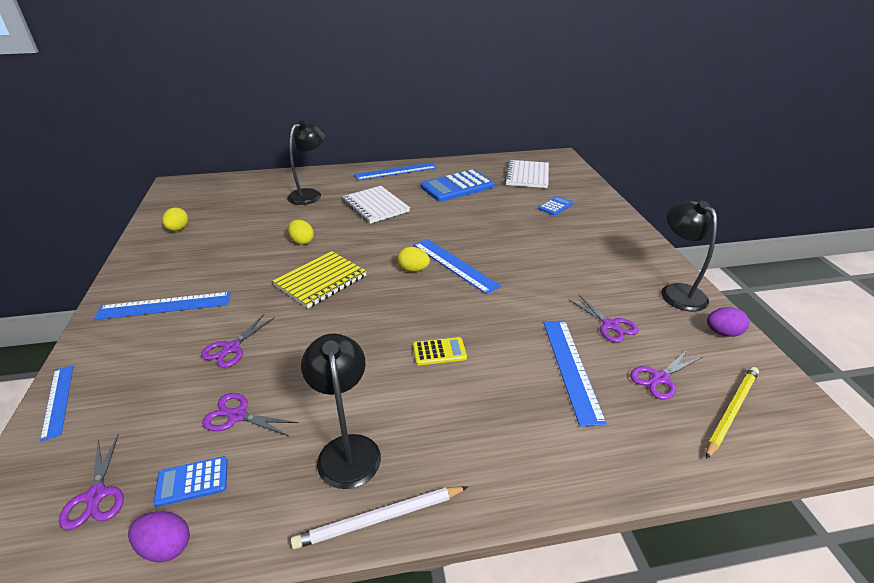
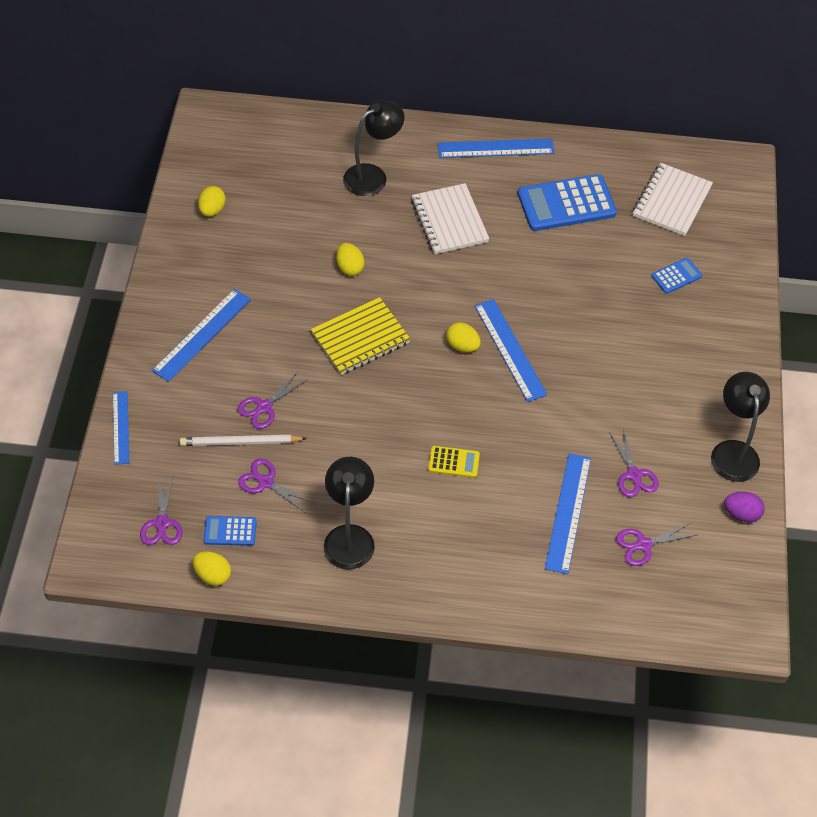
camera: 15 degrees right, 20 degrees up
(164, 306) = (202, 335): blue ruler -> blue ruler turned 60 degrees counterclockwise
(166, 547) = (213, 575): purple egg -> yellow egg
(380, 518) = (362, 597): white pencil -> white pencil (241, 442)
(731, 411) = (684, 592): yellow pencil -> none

------------------------------------------------

**DIRECTIONS**
Please restate the data word for word, leaving out any picture it holds.

**EXERCISE RESULT**
camera: 15 degrees right, 20 degrees up
(164, 306) = (202, 335): blue ruler -> blue ruler turned 60 degrees counterclockwise
(166, 547) = (213, 575): purple egg -> yellow egg
(380, 518) = (362, 597): white pencil -> white pencil (241, 442)
(731, 411) = (684, 592): yellow pencil -> none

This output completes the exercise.